→ Dataset entries
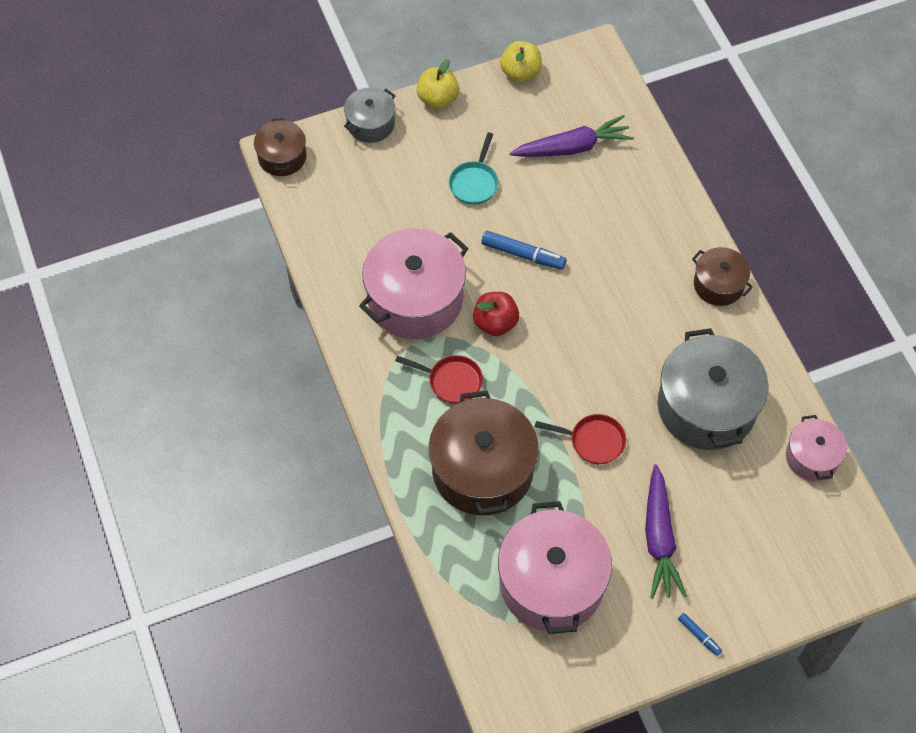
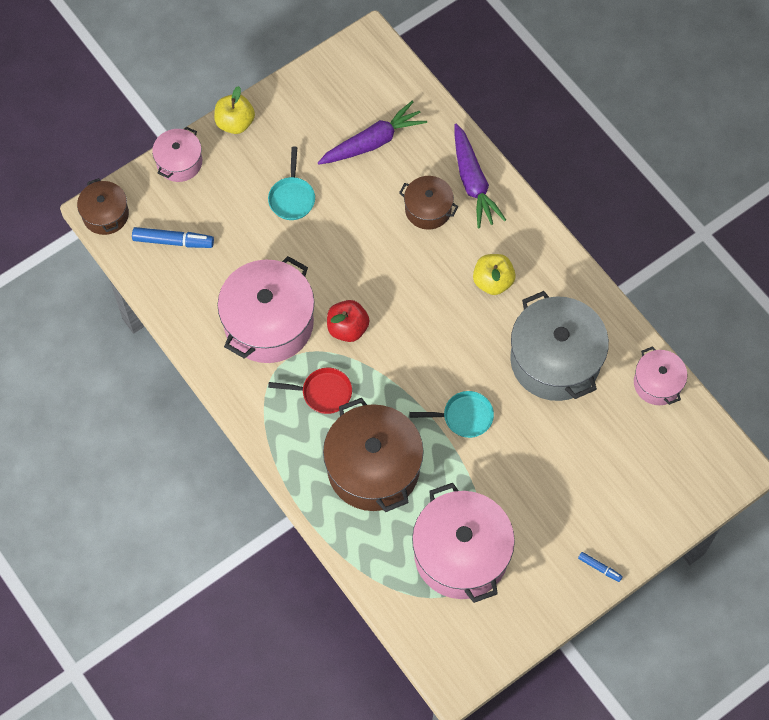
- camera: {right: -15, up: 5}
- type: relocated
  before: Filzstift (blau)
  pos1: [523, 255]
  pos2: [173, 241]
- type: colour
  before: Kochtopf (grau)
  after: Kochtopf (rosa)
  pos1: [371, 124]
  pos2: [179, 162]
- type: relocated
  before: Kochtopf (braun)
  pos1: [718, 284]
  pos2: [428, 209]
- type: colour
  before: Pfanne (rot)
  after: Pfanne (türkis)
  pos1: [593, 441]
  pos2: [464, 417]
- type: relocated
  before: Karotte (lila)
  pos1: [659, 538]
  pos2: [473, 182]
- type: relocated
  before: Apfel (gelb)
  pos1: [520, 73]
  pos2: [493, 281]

→ What you have to do
Only the lines containing "Kochtopf" are needed; pull them out of the listing.

→ Result of the task
  before: Kochtopf (grau)
  after: Kochtopf (rosa)
  before: Kochtopf (braun)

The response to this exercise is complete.